(Excerpted records)

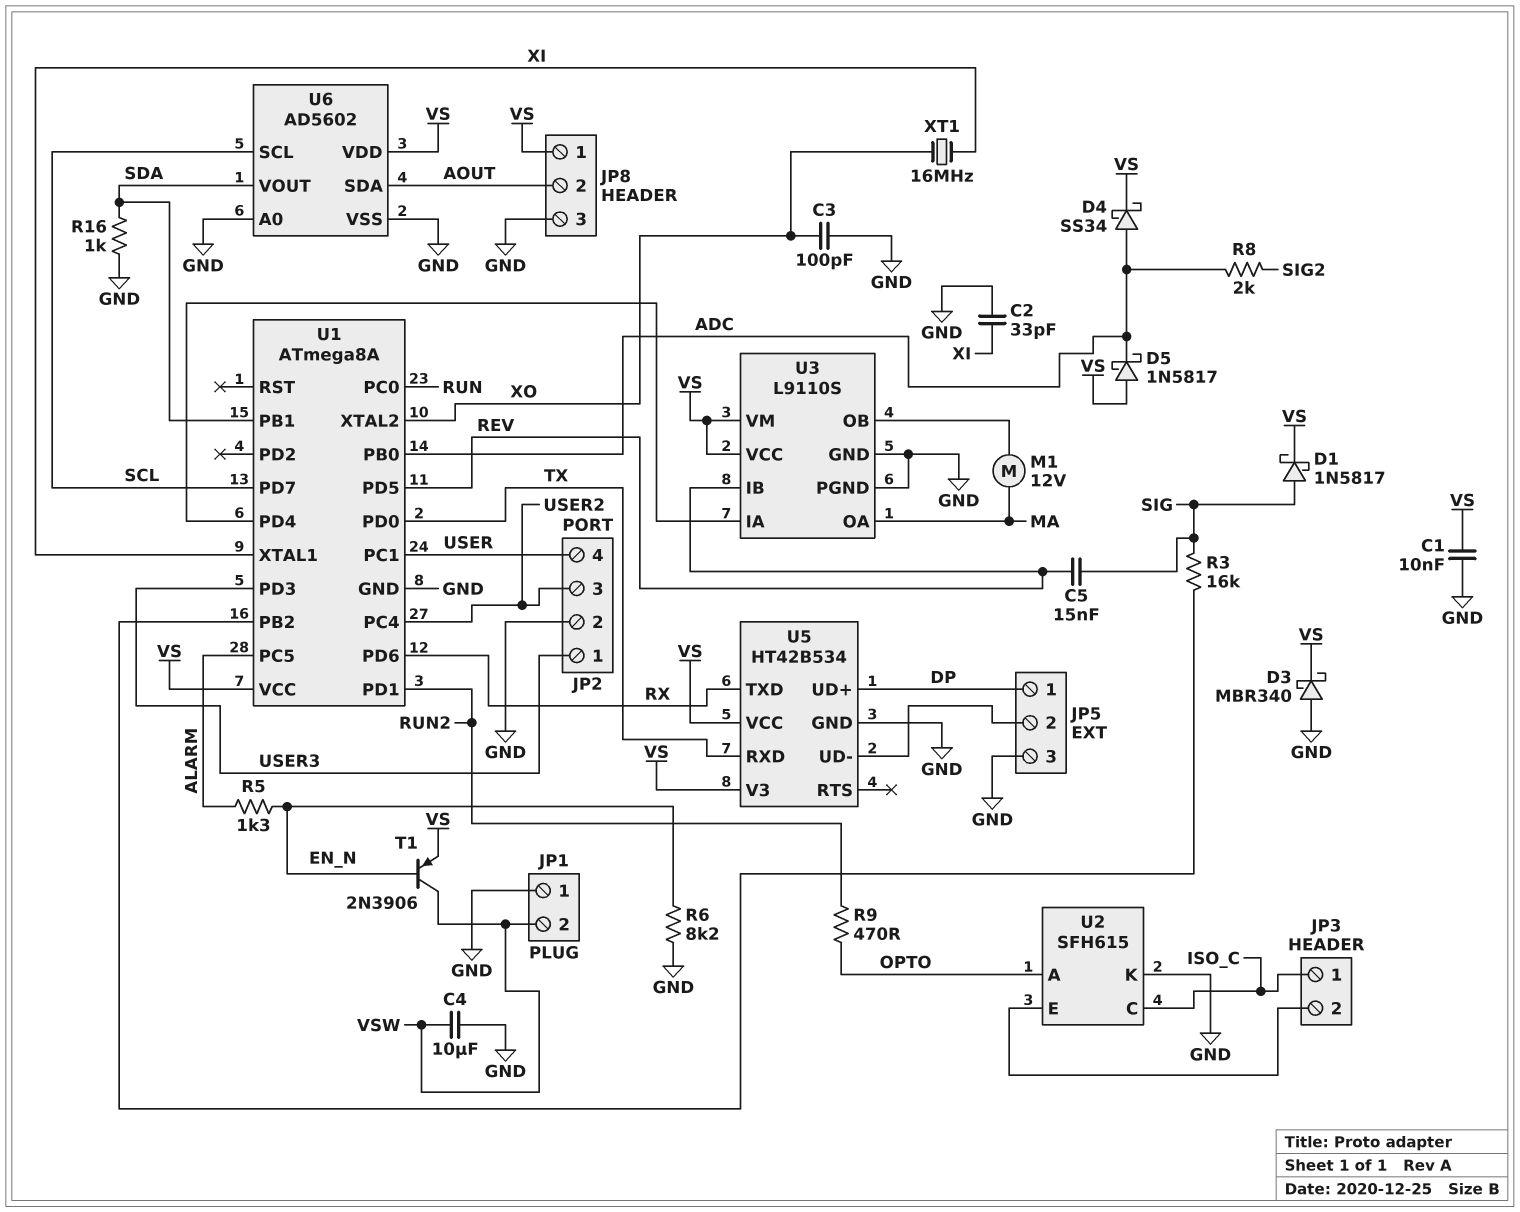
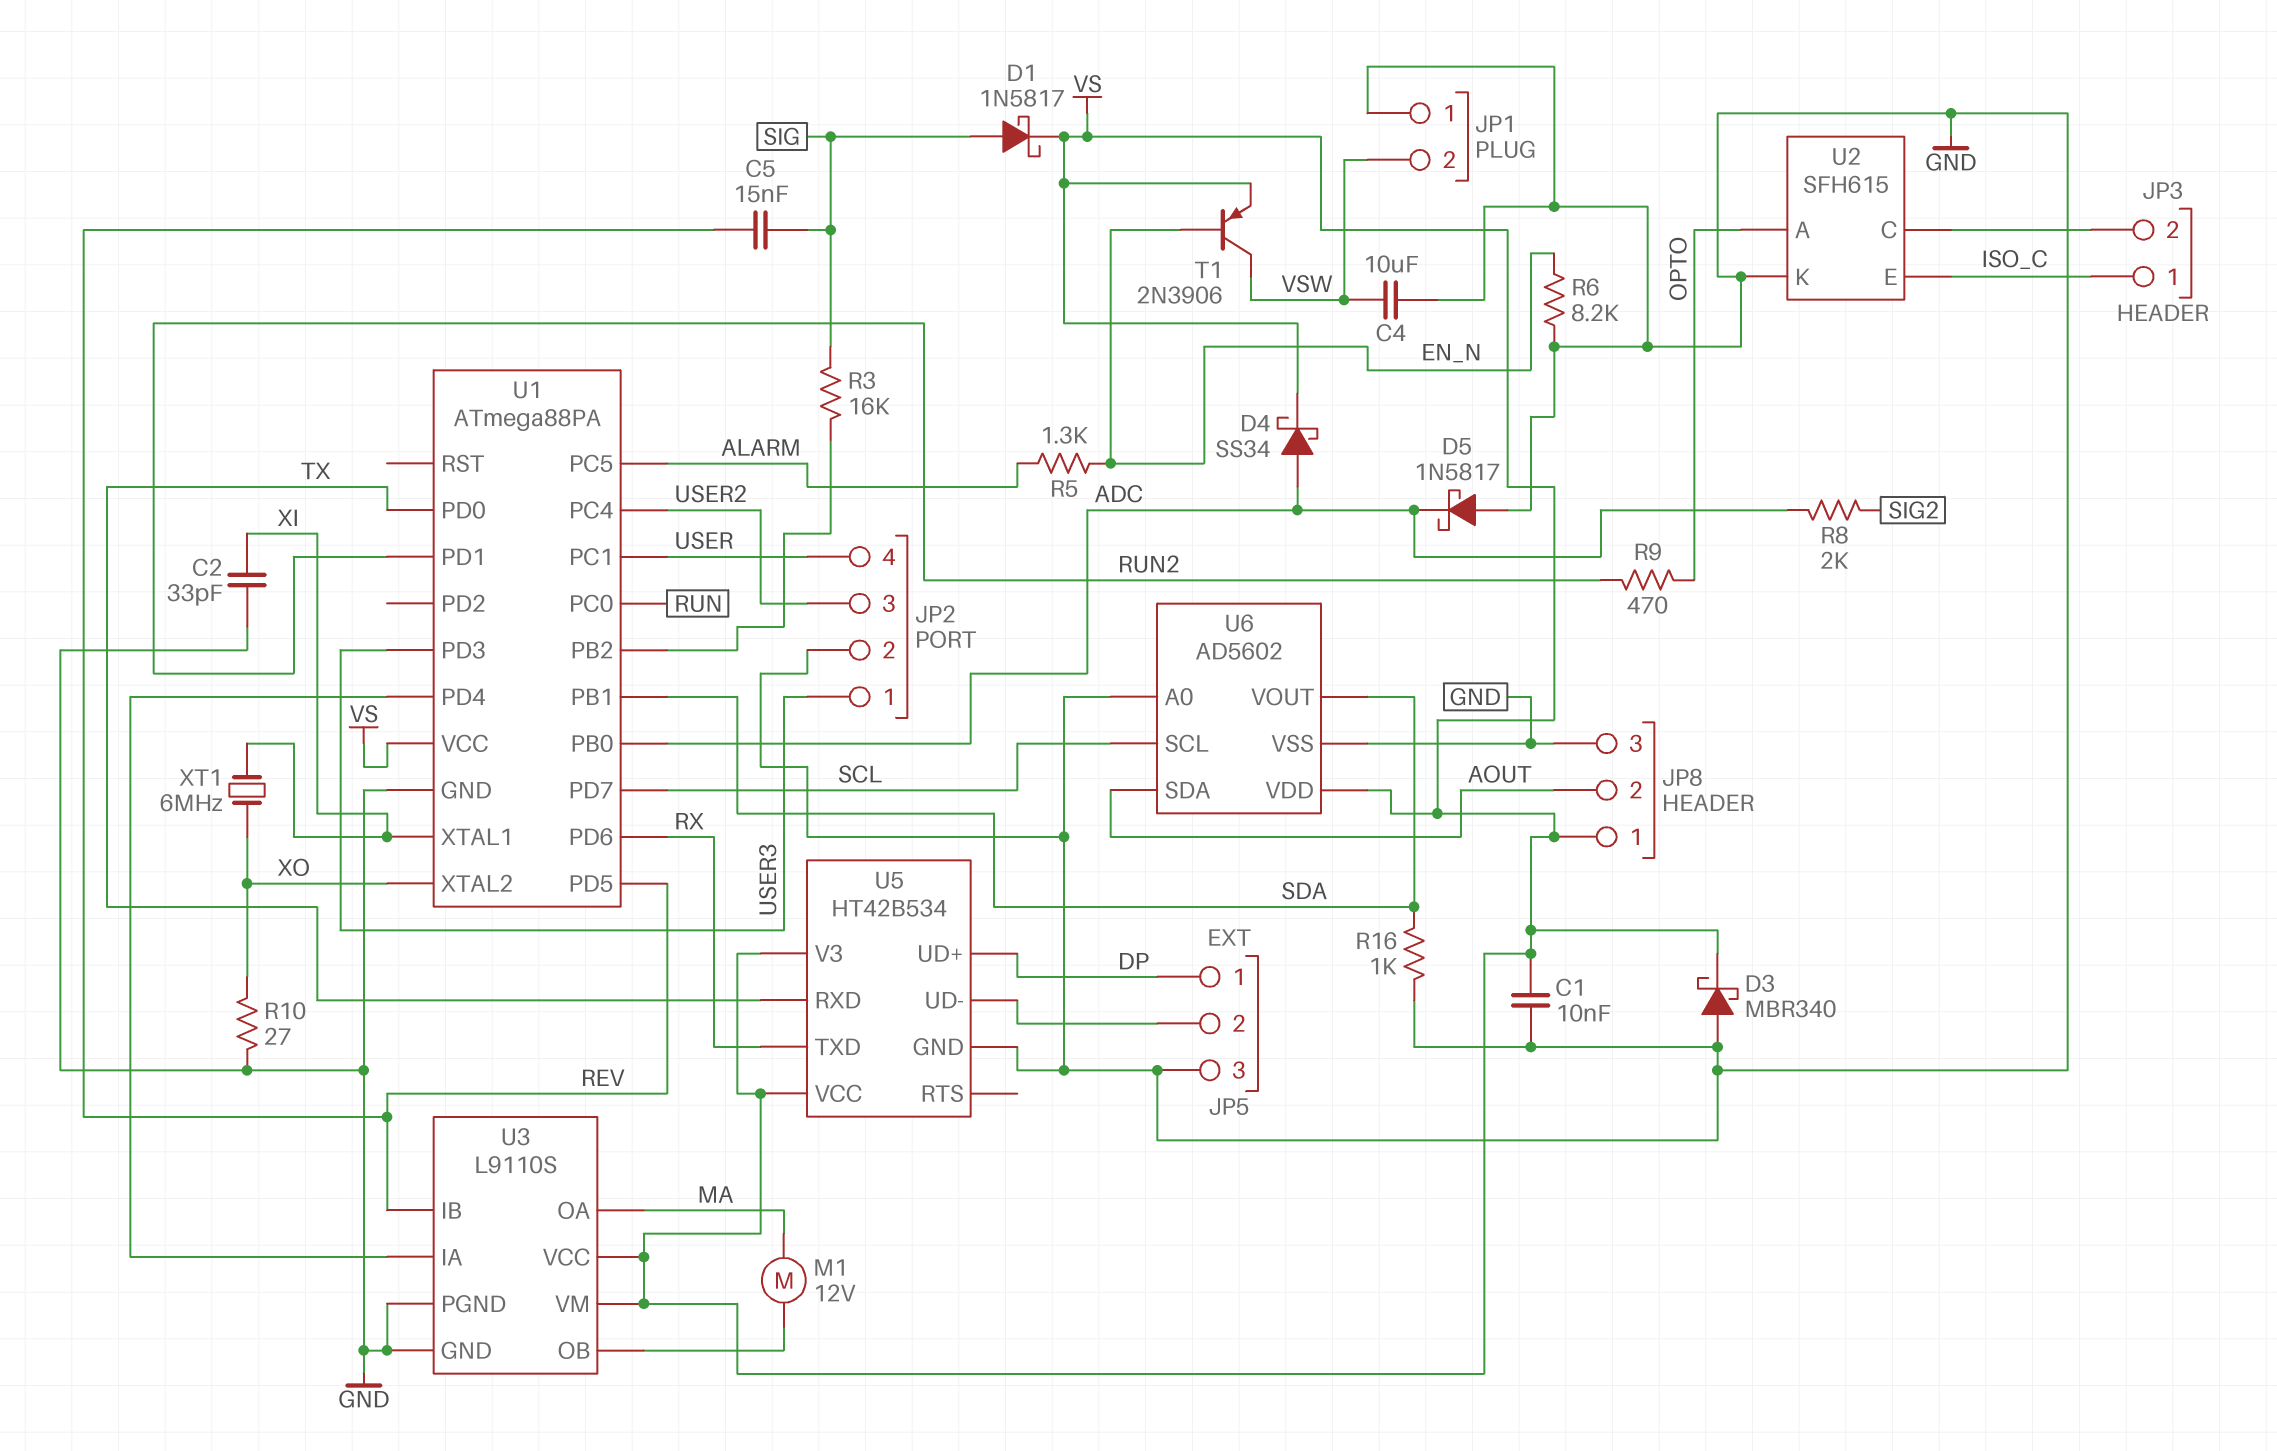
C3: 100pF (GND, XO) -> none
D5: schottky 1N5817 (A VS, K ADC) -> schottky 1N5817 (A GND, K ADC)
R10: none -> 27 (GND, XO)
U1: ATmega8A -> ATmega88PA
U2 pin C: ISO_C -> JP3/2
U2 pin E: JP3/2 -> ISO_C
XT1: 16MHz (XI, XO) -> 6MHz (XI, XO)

(End Excerpted records)
(Excerpted records)

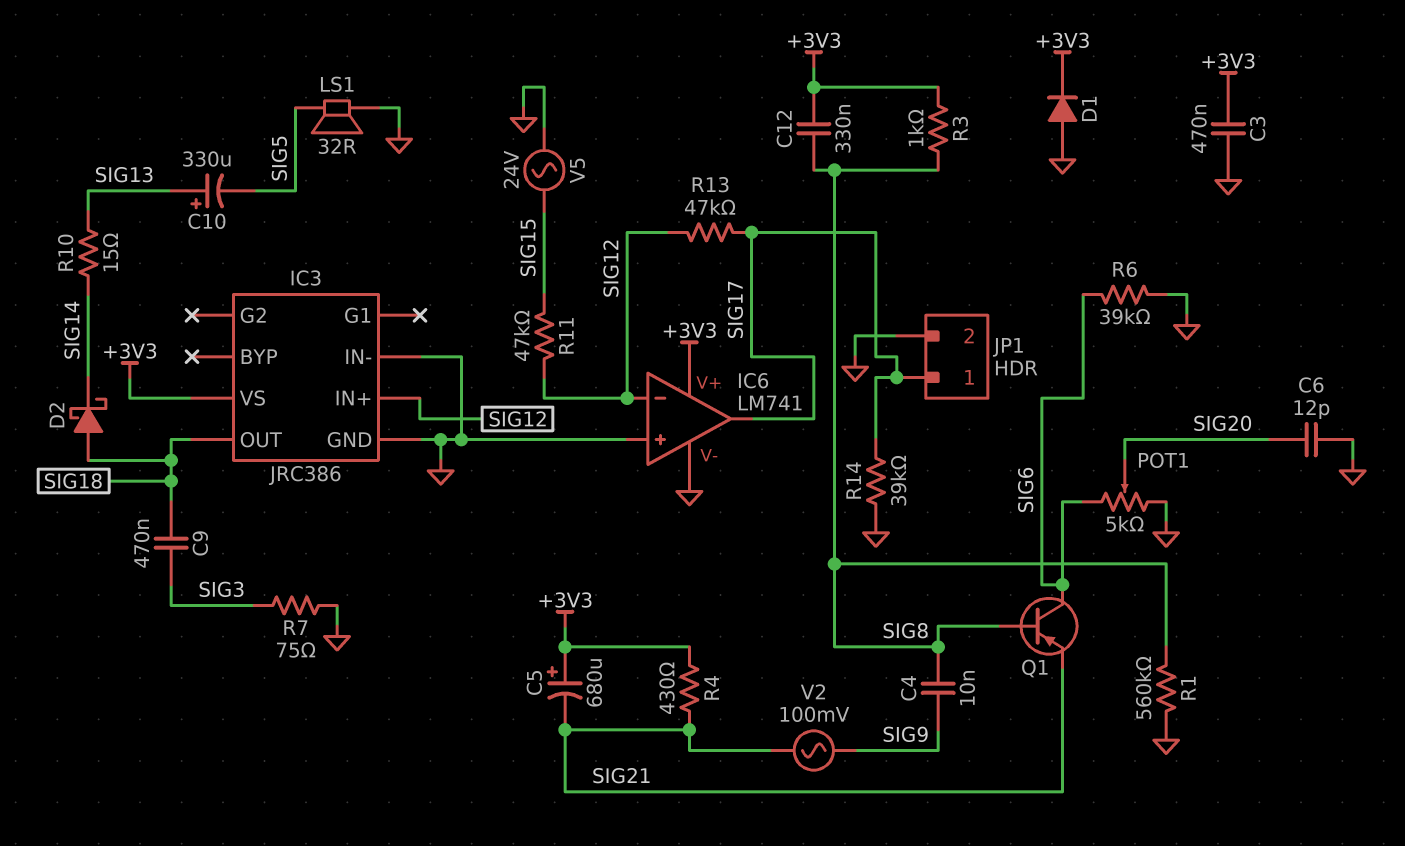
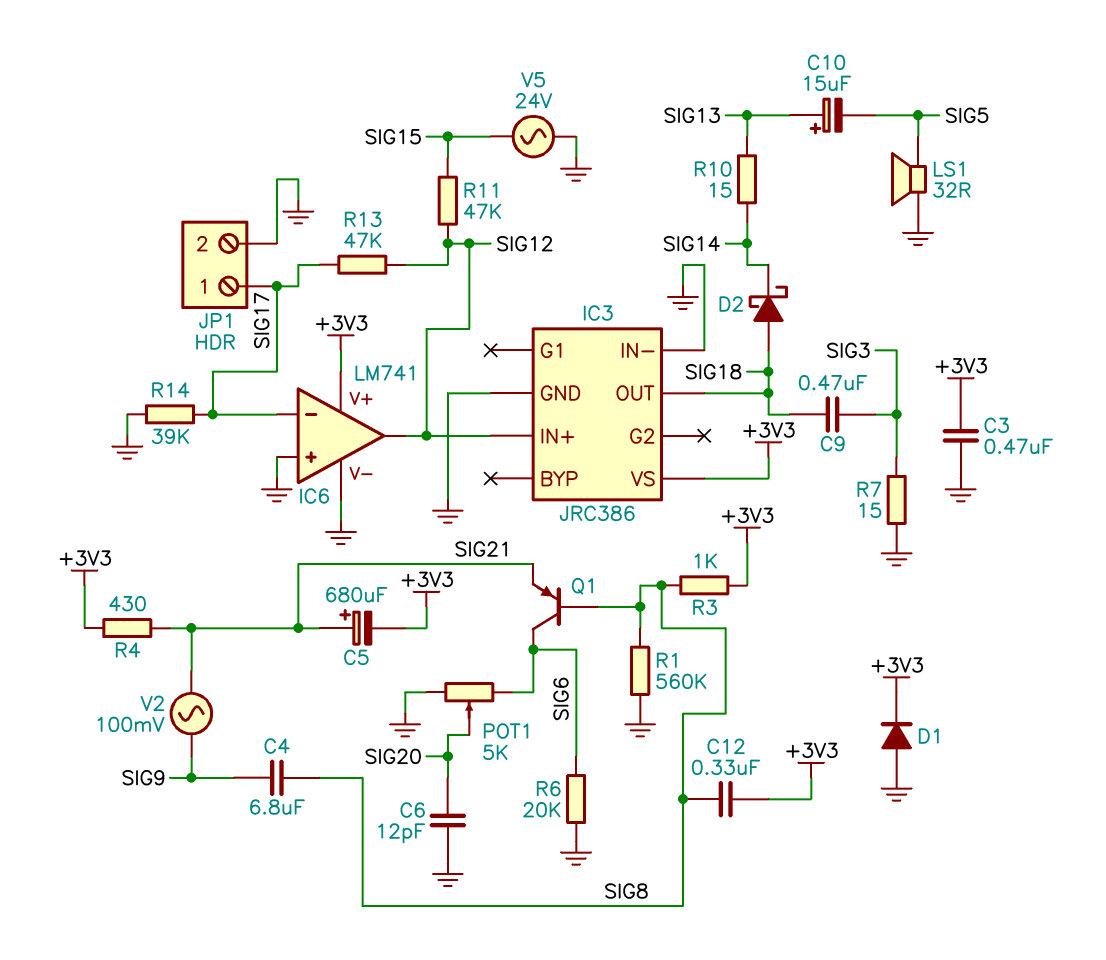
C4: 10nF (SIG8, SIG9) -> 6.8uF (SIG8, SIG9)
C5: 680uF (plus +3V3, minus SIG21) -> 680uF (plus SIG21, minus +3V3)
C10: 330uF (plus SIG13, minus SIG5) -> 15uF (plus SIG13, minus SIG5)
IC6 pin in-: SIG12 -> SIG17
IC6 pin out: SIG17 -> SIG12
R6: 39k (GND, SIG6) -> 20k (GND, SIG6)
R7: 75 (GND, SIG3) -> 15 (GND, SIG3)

(End Excerpted records)
(Excerpted records)

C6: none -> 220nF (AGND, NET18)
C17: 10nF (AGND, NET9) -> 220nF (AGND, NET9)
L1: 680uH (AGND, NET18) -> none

(End Excerpted records)

▶ _Problem requirements_:
Look above for the line containing "C3: 100pF (GND, XO) -> none". Output from there through the line containing "XT1: 16MHz (XI, XO) -> 6MHz (XI, XO)", exactly and inclusively.

▶ _Output for this exercise_:
C3: 100pF (GND, XO) -> none
D5: schottky 1N5817 (A VS, K ADC) -> schottky 1N5817 (A GND, K ADC)
R10: none -> 27 (GND, XO)
U1: ATmega8A -> ATmega88PA
U2 pin C: ISO_C -> JP3/2
U2 pin E: JP3/2 -> ISO_C
XT1: 16MHz (XI, XO) -> 6MHz (XI, XO)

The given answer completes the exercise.